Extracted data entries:
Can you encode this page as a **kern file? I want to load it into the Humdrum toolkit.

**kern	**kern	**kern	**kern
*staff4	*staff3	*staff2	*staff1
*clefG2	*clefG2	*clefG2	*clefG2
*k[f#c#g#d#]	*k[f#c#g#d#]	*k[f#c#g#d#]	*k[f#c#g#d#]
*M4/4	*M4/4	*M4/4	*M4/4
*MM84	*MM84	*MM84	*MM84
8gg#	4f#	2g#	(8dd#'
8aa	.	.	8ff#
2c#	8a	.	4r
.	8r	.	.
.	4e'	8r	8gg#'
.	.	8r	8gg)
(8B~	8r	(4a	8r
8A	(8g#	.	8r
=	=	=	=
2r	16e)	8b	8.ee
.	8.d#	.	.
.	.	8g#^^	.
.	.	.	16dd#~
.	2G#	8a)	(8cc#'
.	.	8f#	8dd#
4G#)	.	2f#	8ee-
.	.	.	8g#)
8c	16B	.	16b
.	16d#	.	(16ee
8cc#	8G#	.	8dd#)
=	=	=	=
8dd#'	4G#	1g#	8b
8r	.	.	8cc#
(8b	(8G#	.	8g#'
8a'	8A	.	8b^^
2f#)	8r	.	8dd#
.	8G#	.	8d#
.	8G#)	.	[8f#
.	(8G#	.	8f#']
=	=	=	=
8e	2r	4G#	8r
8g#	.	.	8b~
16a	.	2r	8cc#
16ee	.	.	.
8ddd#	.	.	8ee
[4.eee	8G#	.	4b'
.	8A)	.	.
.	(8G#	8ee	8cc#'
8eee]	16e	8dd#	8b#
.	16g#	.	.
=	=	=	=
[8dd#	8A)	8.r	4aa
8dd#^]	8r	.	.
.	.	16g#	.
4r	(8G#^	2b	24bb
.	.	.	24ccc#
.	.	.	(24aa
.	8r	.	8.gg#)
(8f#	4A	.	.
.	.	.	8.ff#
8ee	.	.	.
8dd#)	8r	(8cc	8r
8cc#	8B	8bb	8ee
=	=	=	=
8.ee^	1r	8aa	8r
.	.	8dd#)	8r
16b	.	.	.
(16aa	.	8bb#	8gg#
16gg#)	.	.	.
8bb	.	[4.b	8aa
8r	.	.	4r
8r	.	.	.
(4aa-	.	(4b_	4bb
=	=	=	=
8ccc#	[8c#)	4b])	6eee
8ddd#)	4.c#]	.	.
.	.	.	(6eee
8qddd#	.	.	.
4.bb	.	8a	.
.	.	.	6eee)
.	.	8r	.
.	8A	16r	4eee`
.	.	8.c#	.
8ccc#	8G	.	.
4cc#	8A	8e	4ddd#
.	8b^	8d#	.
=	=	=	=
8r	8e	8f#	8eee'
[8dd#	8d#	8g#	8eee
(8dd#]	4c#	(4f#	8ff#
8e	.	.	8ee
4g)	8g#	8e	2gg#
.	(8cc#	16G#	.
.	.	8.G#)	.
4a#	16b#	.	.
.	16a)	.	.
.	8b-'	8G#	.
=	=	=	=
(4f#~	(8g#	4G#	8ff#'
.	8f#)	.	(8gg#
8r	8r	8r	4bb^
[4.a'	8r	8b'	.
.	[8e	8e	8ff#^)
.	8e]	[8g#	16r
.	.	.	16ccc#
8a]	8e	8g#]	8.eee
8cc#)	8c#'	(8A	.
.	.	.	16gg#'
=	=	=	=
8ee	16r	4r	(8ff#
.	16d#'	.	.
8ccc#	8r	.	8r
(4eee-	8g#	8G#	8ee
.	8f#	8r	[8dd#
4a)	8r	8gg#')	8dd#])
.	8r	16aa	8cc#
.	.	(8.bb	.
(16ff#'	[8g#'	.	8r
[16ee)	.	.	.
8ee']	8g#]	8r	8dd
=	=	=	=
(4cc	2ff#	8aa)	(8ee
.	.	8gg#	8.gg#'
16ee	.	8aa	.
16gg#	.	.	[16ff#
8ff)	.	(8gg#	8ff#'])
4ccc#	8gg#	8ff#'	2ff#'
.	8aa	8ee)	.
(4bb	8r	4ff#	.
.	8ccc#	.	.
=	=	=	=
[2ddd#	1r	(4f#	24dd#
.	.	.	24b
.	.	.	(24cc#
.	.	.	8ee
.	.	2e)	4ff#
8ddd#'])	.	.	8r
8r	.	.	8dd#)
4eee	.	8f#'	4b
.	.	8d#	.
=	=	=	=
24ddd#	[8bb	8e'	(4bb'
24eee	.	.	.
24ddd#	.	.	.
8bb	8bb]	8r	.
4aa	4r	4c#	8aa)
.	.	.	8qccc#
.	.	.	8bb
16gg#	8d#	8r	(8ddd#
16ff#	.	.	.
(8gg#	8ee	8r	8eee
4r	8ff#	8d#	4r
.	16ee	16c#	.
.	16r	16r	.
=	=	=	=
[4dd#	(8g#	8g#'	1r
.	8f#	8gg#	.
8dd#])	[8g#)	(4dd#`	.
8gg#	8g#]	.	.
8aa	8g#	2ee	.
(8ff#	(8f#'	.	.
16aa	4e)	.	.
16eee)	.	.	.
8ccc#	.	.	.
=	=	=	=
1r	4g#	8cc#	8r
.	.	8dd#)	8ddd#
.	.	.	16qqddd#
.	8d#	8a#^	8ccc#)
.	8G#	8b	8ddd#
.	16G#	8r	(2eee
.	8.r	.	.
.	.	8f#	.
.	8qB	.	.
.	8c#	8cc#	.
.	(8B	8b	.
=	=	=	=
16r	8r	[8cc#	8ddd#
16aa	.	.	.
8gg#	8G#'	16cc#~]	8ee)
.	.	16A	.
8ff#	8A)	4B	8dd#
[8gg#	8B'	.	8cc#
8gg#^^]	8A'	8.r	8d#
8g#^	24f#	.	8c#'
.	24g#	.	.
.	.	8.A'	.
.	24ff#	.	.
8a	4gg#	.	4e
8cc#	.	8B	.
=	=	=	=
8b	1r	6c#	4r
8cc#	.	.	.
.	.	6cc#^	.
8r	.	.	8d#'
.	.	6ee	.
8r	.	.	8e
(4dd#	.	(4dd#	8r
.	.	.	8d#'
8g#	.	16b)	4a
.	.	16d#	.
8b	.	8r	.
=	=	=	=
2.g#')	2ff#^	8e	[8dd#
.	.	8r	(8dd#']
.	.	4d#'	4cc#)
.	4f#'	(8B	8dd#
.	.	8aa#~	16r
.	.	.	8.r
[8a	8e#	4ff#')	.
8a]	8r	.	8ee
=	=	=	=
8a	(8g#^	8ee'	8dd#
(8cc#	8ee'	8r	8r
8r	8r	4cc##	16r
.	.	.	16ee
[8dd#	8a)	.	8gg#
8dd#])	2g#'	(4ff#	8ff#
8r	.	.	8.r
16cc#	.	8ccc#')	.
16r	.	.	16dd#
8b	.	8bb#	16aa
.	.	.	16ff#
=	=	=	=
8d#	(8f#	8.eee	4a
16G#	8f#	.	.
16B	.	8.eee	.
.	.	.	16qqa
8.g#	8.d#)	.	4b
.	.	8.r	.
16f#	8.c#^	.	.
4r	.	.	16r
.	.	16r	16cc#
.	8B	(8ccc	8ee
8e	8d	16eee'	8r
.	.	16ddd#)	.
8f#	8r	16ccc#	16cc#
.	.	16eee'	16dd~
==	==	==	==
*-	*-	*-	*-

GIVEN EXERCISE:
Please pick out every line in the records above that contains the string "kern", matching case exactly, and copy each of those lines.

WRITTEN ANSWER:
Can you encode this page as a **kern file? I want to load it into the Humdrum toolkit.
**kern	**kern	**kern	**kern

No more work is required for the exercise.